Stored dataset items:
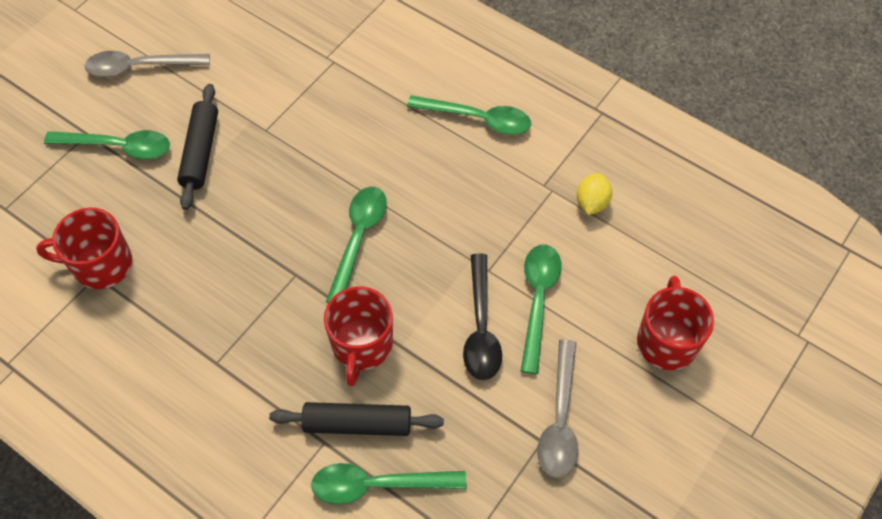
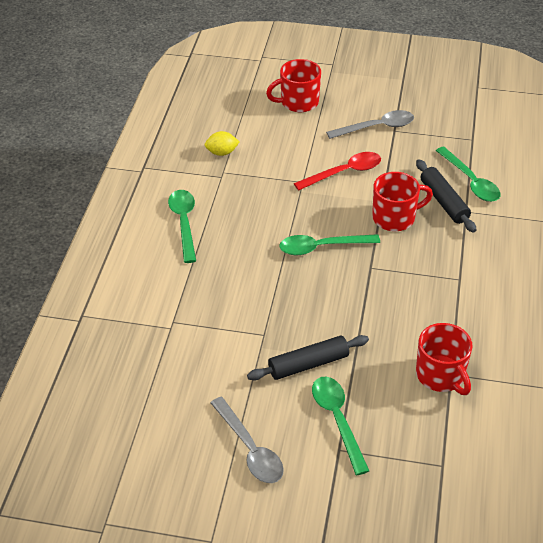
camera: 115 degrees left, 15 degrees down
(481, 327) = (344, 173): black spoon -> red spoon
(538, 300) = (308, 155): green spoon -> none

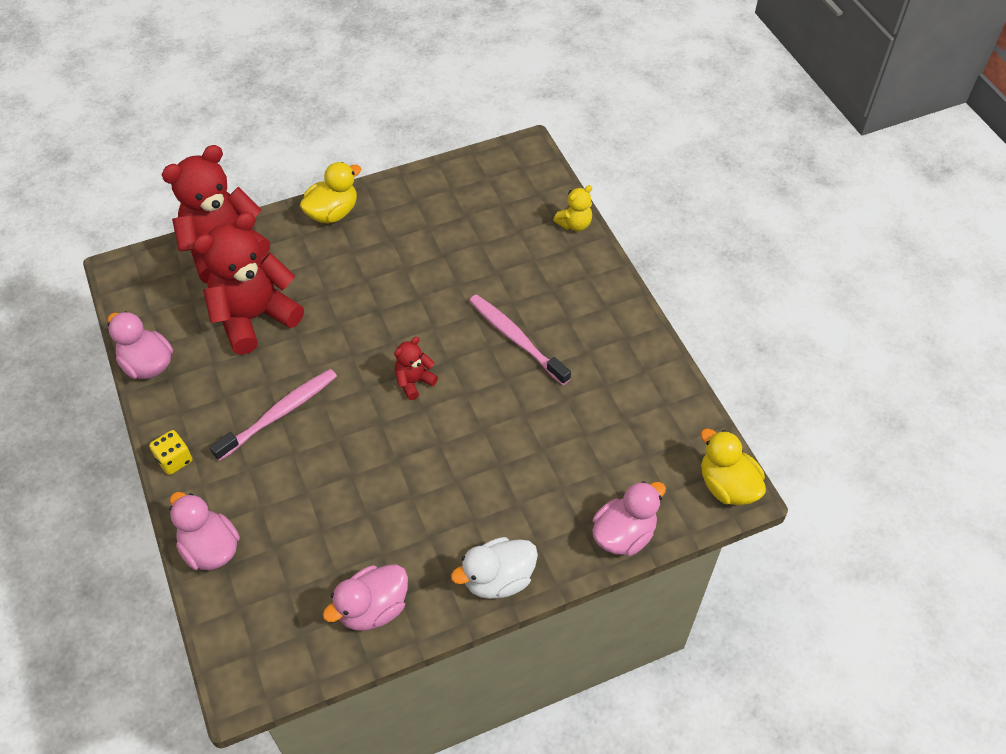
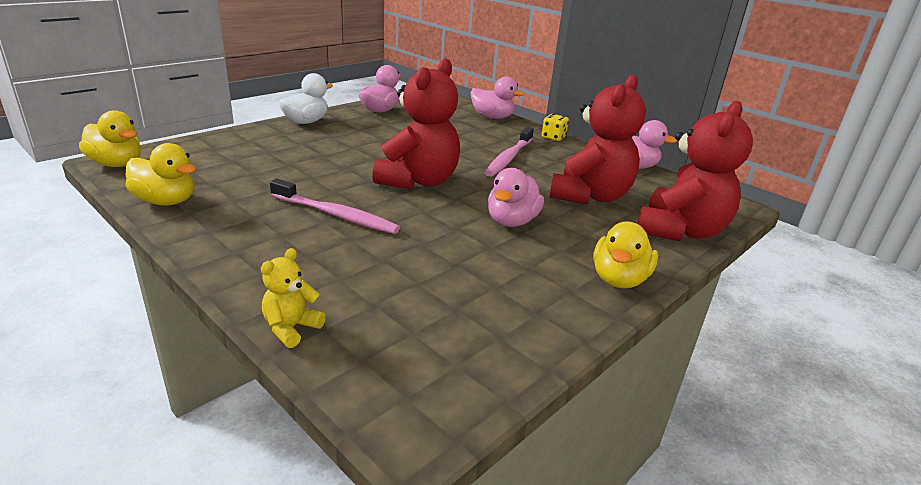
camera: 155 degrees right, 25 degrees down
(414, 382) = (418, 181): red teddy bear -> red teddy bear, size x2.21
(624, 534) = (215, 140): pink duck -> pink duck (511, 221)
(666, 394) = (166, 201): none -> yellow duck

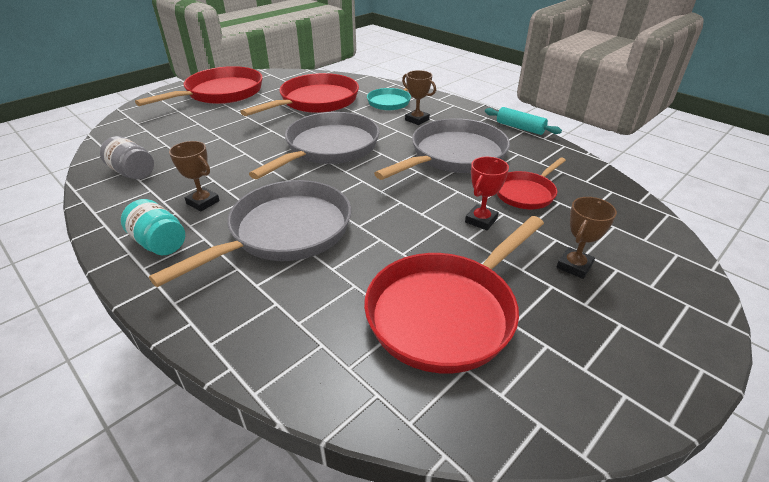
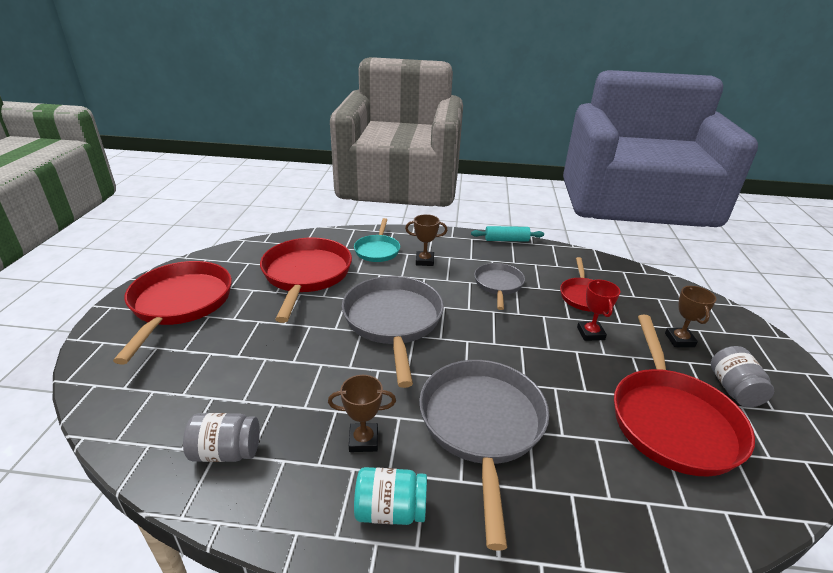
camera: 40 degrees left, 5 degrees down
(453, 156) = (498, 285): grey pan -> grey pan, size x0.56
(564, 329) = (733, 389): none -> grey jar

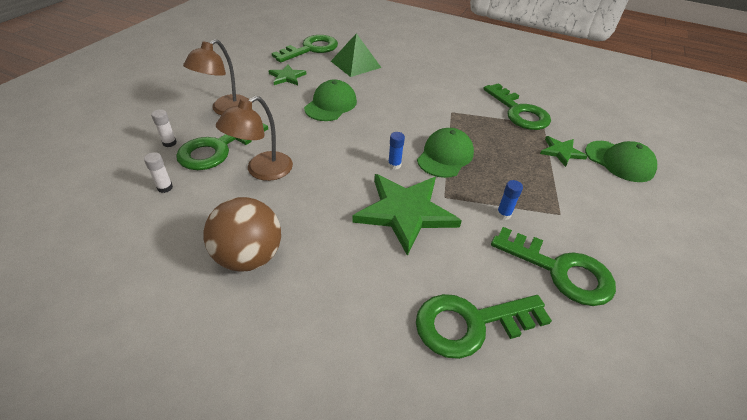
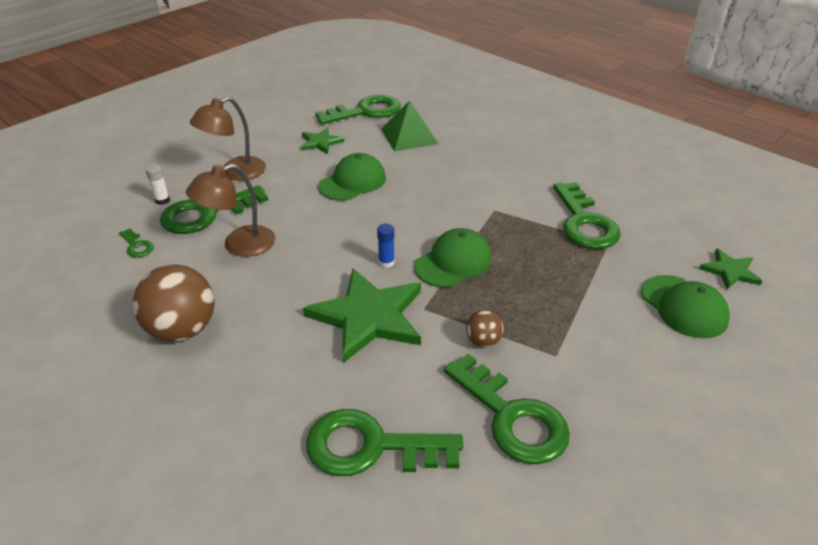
camera: 20 degrees right, 5 degrees down
(165, 187) = (137, 246): white glue stick -> green key
(503, 214) = (483, 341): blue glue stick -> brown ball
(561, 152) = (609, 281): green star -> green star (730, 271)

◆ Exercise instructions
Instructions for the copy: start at the first entry, stop after the line containing "(624, 534) = (215, 140): pink", keep every line exact, and drop the pictures.

◆ Final answer
camera: 115 degrees left, 15 degrees down
(481, 327) = (344, 173): black spoon -> red spoon
(538, 300) = (308, 155): green spoon -> none

camera: 155 degrees right, 25 degrees down
(414, 382) = (418, 181): red teddy bear -> red teddy bear, size x2.21
(624, 534) = (215, 140): pink duck -> pink duck (511, 221)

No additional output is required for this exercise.